- TASK REQUIREMENTS -
From the listing below, copy out every line where the word "soap" appears.

- RECORD SET -
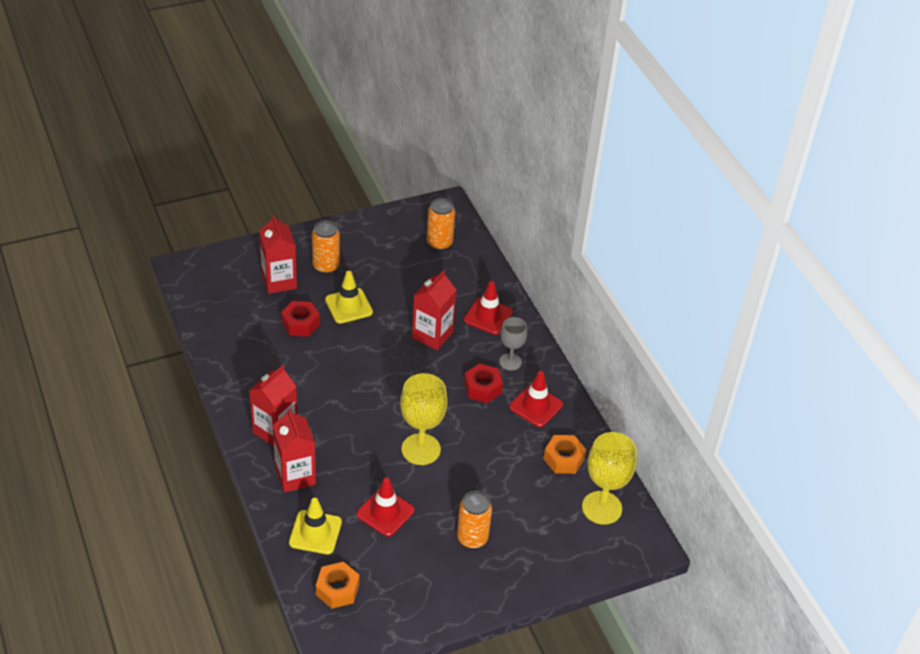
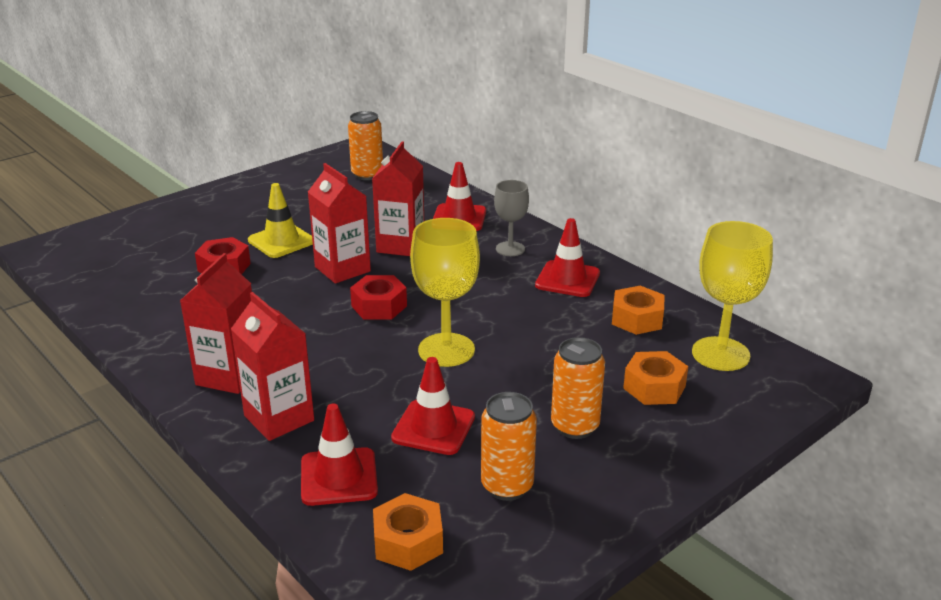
camera: 15 degrees left, 15 degrees down
(279, 281) = (180, 237): red carton -> red carton (342, 269)
(315, 532) = (339, 477): yellow traffic cone -> red traffic cone
(326, 266) = (237, 214): orange can -> orange can (507, 486)
(482, 388) = (491, 277): red nut -> red nut (379, 306)
(540, 522) = (654, 387): none -> orange nut

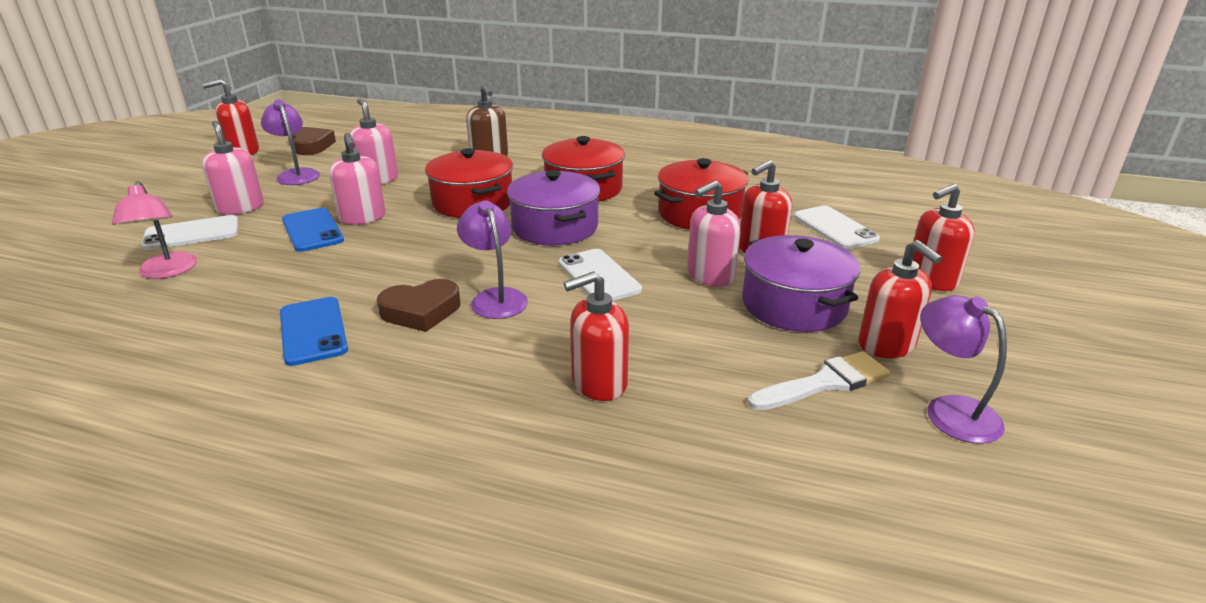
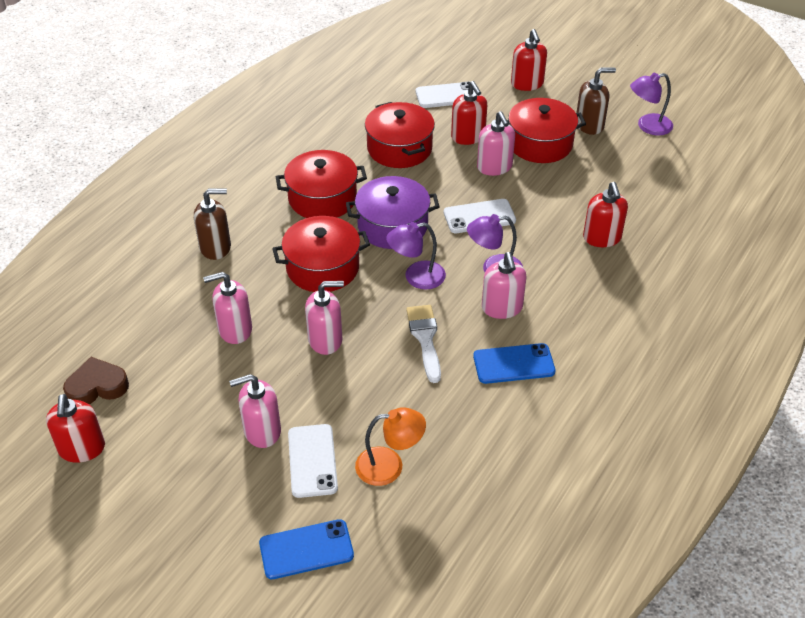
camera: 75 degrees left, 15 degrees up
(167, 272) = (389, 465): pink lamp -> orange lamp
(296, 174) = (187, 394): purple lamp -> purple lamp (416, 277)
(312, 230) = (339, 373): blue phone -> blue phone (306, 549)
(421, 311) = (502, 308): brown heart -> pink soap dispenser
(794, 305) = (540, 144): purple pot -> red pot
(825, 382) = (618, 157): white brush -> white brush (425, 338)
(886, 345) = (589, 125): red soap dispenser -> brown soap dispenser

- RESPONSE BELOW -
(421, 311) = (502, 308): brown heart -> pink soap dispenser
(886, 345) = (589, 125): red soap dispenser -> brown soap dispenser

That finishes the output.